» **Action item**
Reproduce the text of every entry below word for word, leaving out the pictures.

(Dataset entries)
____

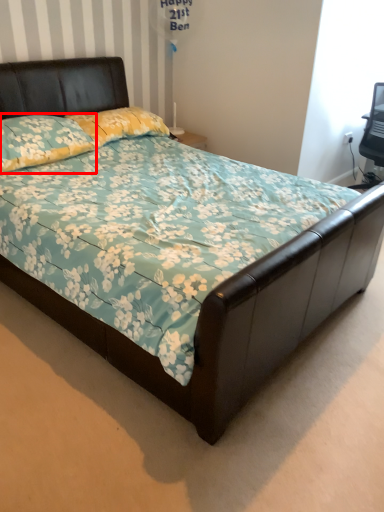
Question: In this image, where is pillow (annotated by the red box) located relative to pillow?

Choices:
 (A) right
 (B) left

Answer: (B)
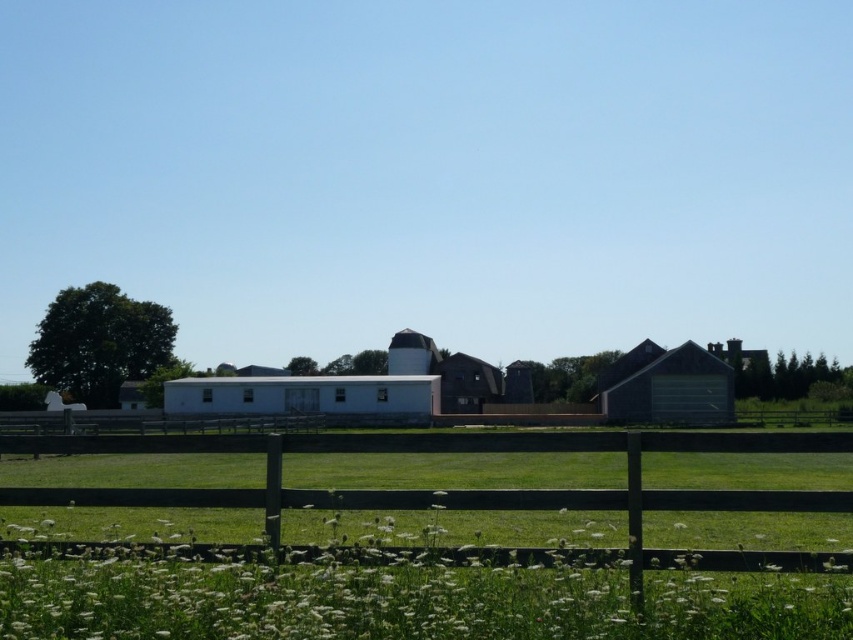
You are standing in the field and looking towards the barns. Which barn is closer to you, the white matte barn at center or the green corrugated metal barn at right?

The white matte barn at center is closer to you because it is positioned under the green corrugated metal barn at right, indicating it is in front.

You are standing at the fence in the image and want to walk to the green corrugated metal barn at right. Which direction should you head relative to the white matte barn at center?

You should head to the right of the white matte barn at center to reach the green corrugated metal barn at right.

From the picture: You are standing in the field and looking towards the barns. Which barn is closer to you, the white matte barn at center or the green corrugated metal barn at right?

The white matte barn at center is closer to you because it is in front of the green corrugated metal barn at right.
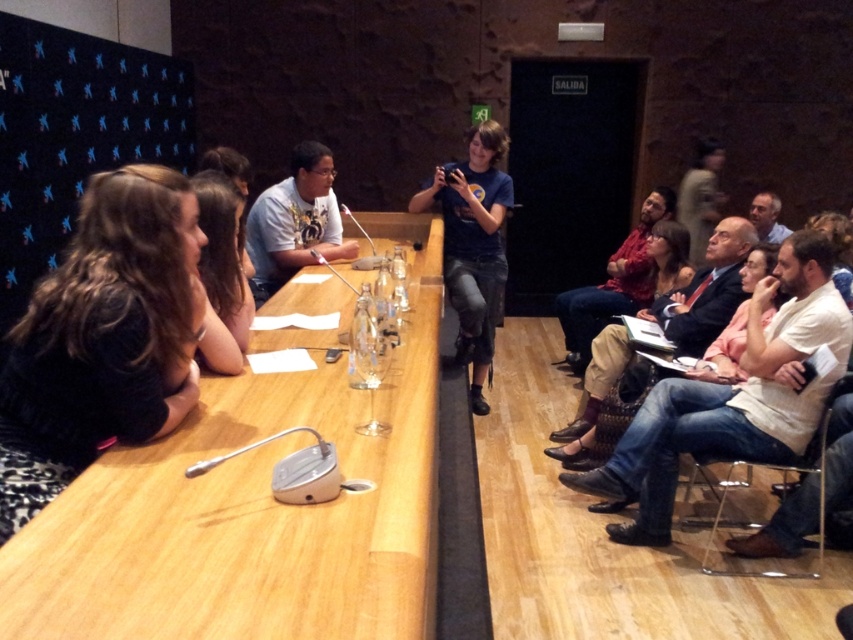
Question: Which object appears closest to the camera in this image?

Choices:
 (A) matte white shirt at center
 (B) white cotton shirt at right

Answer: (B)

Question: Based on their relative distances, which object is farther from the blue t-shirt at center?

Choices:
 (A) white cotton shirt at right
 (B) light brown leather shoes at lower right

Answer: (A)

Question: Can you confirm if wooden table at center is positioned above white cotton shirt at right?

Choices:
 (A) no
 (B) yes

Answer: (B)

Question: Can you confirm if light brown leather shoes at lower right is smaller than matte white shirt at center?

Choices:
 (A) yes
 (B) no

Answer: (B)

Question: Is white cotton shirt at right thinner than light brown leather shoes at lower right?

Choices:
 (A) yes
 (B) no

Answer: (A)

Question: Estimate the real-world distances between objects in this image. Which object is farther from the wooden table at center?

Choices:
 (A) white cotton shirt at right
 (B) light brown leather shoes at lower right
 (C) red shirt at right

Answer: (C)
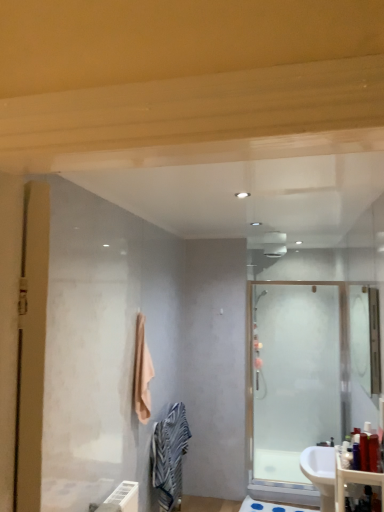
Question: Is white glossy sink at lower right to the left or to the right of clear glass mirror at upper right in the image?

Choices:
 (A) right
 (B) left

Answer: (B)

Question: From a real-world perspective, is white glossy sink at lower right above or below clear glass mirror at upper right?

Choices:
 (A) above
 (B) below

Answer: (B)

Question: Estimate the real-world distances between objects in this image. Which object is farther from the striped cotton bath towel at lower center, marked as the 1th bath towel in a bottom-to-top arrangement?

Choices:
 (A) translucent plastic bottle at right, which ranks as the 2th toiletry in right-to-left order
 (B) matte plastic counter top at lower right
 (C) blue rubber bath mat at lower center
 (D) translucent plastic bottle at lower right, the fourth toiletry from the left
 (E) white glossy sink at lower right

Answer: (D)

Question: Which of these objects is positioned closest to the translucent plastic bottle at right, the 2th toiletry positioned from the left?

Choices:
 (A) clear glass mirror at upper right
 (B) translucent plastic bottle at right, which ranks as the 2th toiletry in right-to-left order
 (C) frosted glass shower door at right
 (D) matte plastic counter top at lower right
 (E) translucent plastic bottle at lower right, the fourth toiletry from the left

Answer: (B)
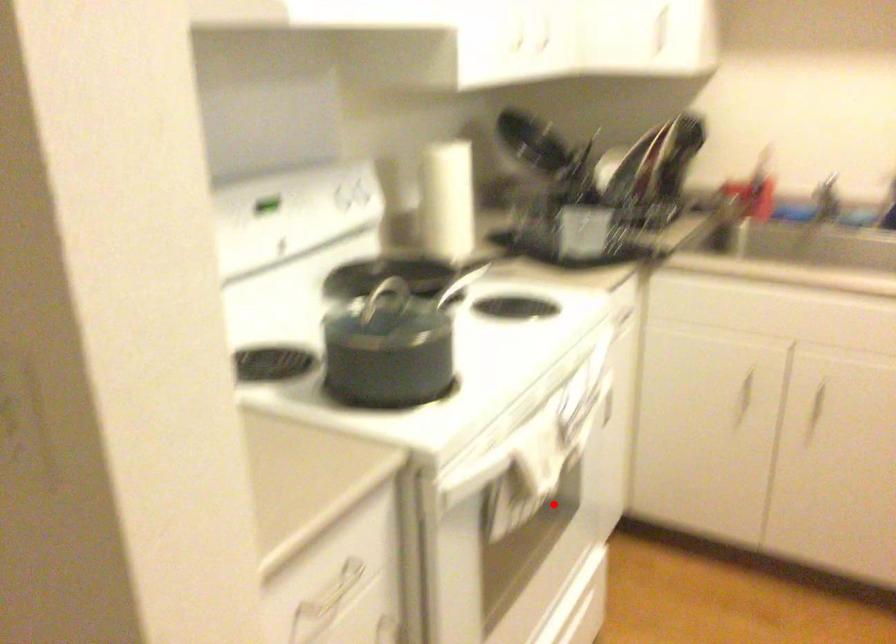
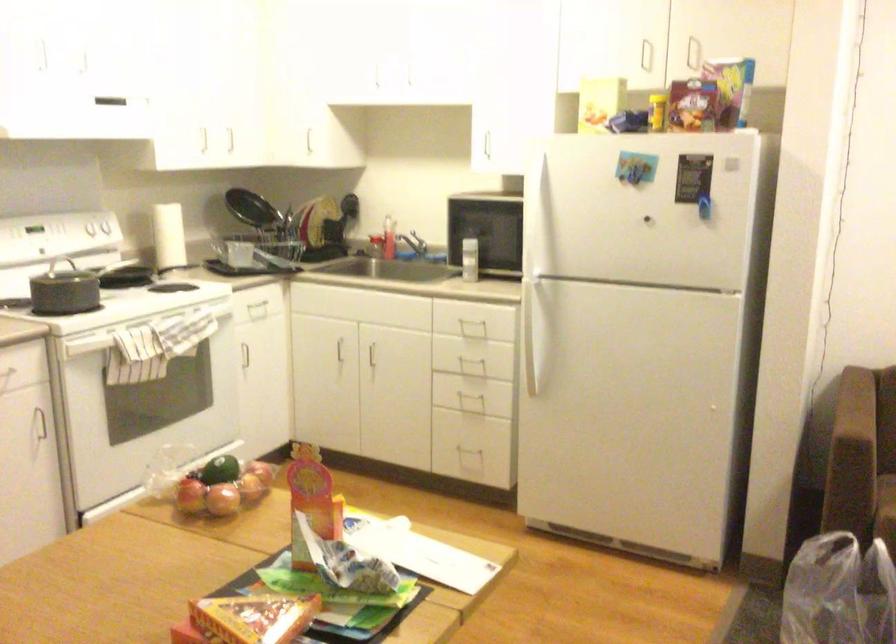
The point at the highlighted location is marked in the first image. Where is the corresponding point in the second image?

(174, 382)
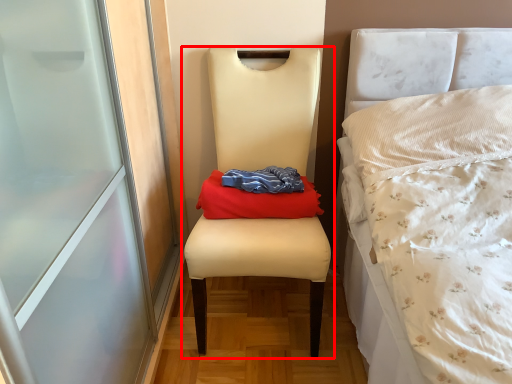
Question: From the image's perspective, where is chair (annotated by the red box) located relative to material?

Choices:
 (A) below
 (B) above

Answer: (A)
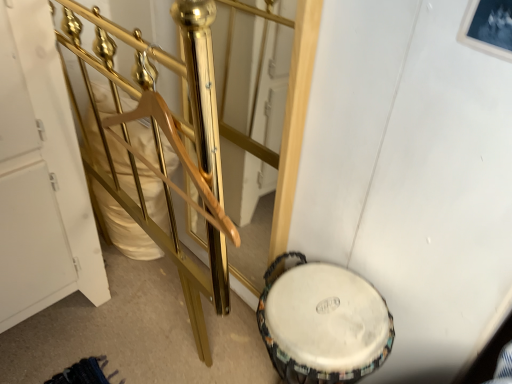
Question: Do you think gold polished metal rail at center is within white fabric drum at lower right, or outside of it?

Choices:
 (A) inside
 (B) outside

Answer: (B)

Question: Does point (121, 39) appear closer or farther from the camera than point (385, 349)?

Choices:
 (A) farther
 (B) closer

Answer: (B)

Question: Is gold polished metal rail at center in front of or behind white fabric drum at lower right in the image?

Choices:
 (A) behind
 (B) front

Answer: (B)

Question: From the image's perspective, is white fabric drum at lower right positioned above or below gold polished metal rail at center?

Choices:
 (A) below
 (B) above

Answer: (A)

Question: Would you say white fabric drum at lower right is to the left or to the right of gold polished metal rail at center in the picture?

Choices:
 (A) left
 (B) right

Answer: (B)

Question: Is white fabric drum at lower right taller or shorter than gold polished metal rail at center?

Choices:
 (A) tall
 (B) short

Answer: (A)

Question: Which is correct: white fabric drum at lower right is inside gold polished metal rail at center, or outside of it?

Choices:
 (A) inside
 (B) outside

Answer: (B)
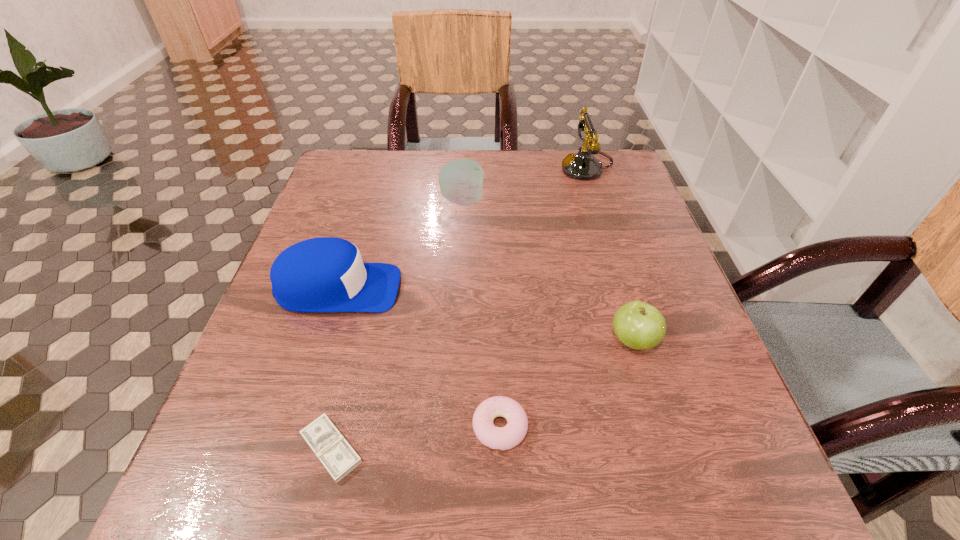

____

» **Solved exercise**
Question: In this image, where is pillow (annotated by the red box) located relative to pillow?

Choices:
 (A) right
 (B) left

Answer: (B)
You are standing in the field and looking towards the barns. Which barn is closer to you, the white matte barn at center or the green corrugated metal barn at right?

The white matte barn at center is closer to you because it is positioned under the green corrugated metal barn at right, indicating it is in front.

You are standing at the fence in the image and want to walk to the green corrugated metal barn at right. Which direction should you head relative to the white matte barn at center?

You should head to the right of the white matte barn at center to reach the green corrugated metal barn at right.

From the picture: You are standing in the field and looking towards the barns. Which barn is closer to you, the white matte barn at center or the green corrugated metal barn at right?

The white matte barn at center is closer to you because it is in front of the green corrugated metal barn at right.
Question: Which object appears closest to the camera in this image?

Choices:
 (A) matte white shirt at center
 (B) white cotton shirt at right

Answer: (B)

Question: Based on their relative distances, which object is farther from the blue t-shirt at center?

Choices:
 (A) white cotton shirt at right
 (B) light brown leather shoes at lower right

Answer: (A)

Question: Can you confirm if wooden table at center is positioned above white cotton shirt at right?

Choices:
 (A) no
 (B) yes

Answer: (B)

Question: Can you confirm if light brown leather shoes at lower right is smaller than matte white shirt at center?

Choices:
 (A) yes
 (B) no

Answer: (B)

Question: Is white cotton shirt at right thinner than light brown leather shoes at lower right?

Choices:
 (A) yes
 (B) no

Answer: (A)

Question: Estimate the real-world distances between objects in this image. Which object is farther from the wooden table at center?

Choices:
 (A) white cotton shirt at right
 (B) light brown leather shoes at lower right
 (C) red shirt at right

Answer: (C)
Question: Is white glossy sink at lower right to the left or to the right of clear glass mirror at upper right in the image?

Choices:
 (A) right
 (B) left

Answer: (B)

Question: From a real-world perspective, is white glossy sink at lower right above or below clear glass mirror at upper right?

Choices:
 (A) above
 (B) below

Answer: (B)

Question: Estimate the real-world distances between objects in this image. Which object is farther from the striped cotton bath towel at lower center, marked as the 1th bath towel in a bottom-to-top arrangement?

Choices:
 (A) translucent plastic bottle at right, which ranks as the 2th toiletry in right-to-left order
 (B) matte plastic counter top at lower right
 (C) blue rubber bath mat at lower center
 (D) translucent plastic bottle at lower right, the fourth toiletry from the left
 (E) white glossy sink at lower right

Answer: (D)

Question: Which of these objects is positioned closest to the translucent plastic bottle at right, the 2th toiletry positioned from the left?

Choices:
 (A) clear glass mirror at upper right
 (B) translucent plastic bottle at right, which ranks as the 2th toiletry in right-to-left order
 (C) frosted glass shower door at right
 (D) matte plastic counter top at lower right
 (E) translucent plastic bottle at lower right, the fourth toiletry from the left

Answer: (B)
The point at the highlighted location is marked in the first image. Where is the corresponding point in the second image?

(174, 382)
Question: From the image's perspective, where is chair (annotated by the red box) located relative to material?

Choices:
 (A) below
 (B) above

Answer: (A)
Question: Do you think gold polished metal rail at center is within white fabric drum at lower right, or outside of it?

Choices:
 (A) inside
 (B) outside

Answer: (B)

Question: Does point (121, 39) appear closer or farther from the camera than point (385, 349)?

Choices:
 (A) farther
 (B) closer

Answer: (B)

Question: Is gold polished metal rail at center in front of or behind white fabric drum at lower right in the image?

Choices:
 (A) behind
 (B) front

Answer: (B)

Question: From the image's perspective, is white fabric drum at lower right positioned above or below gold polished metal rail at center?

Choices:
 (A) below
 (B) above

Answer: (A)

Question: Would you say white fabric drum at lower right is to the left or to the right of gold polished metal rail at center in the picture?

Choices:
 (A) left
 (B) right

Answer: (B)

Question: Is white fabric drum at lower right taller or shorter than gold polished metal rail at center?

Choices:
 (A) tall
 (B) short

Answer: (A)

Question: Which is correct: white fabric drum at lower right is inside gold polished metal rail at center, or outside of it?

Choices:
 (A) inside
 (B) outside

Answer: (B)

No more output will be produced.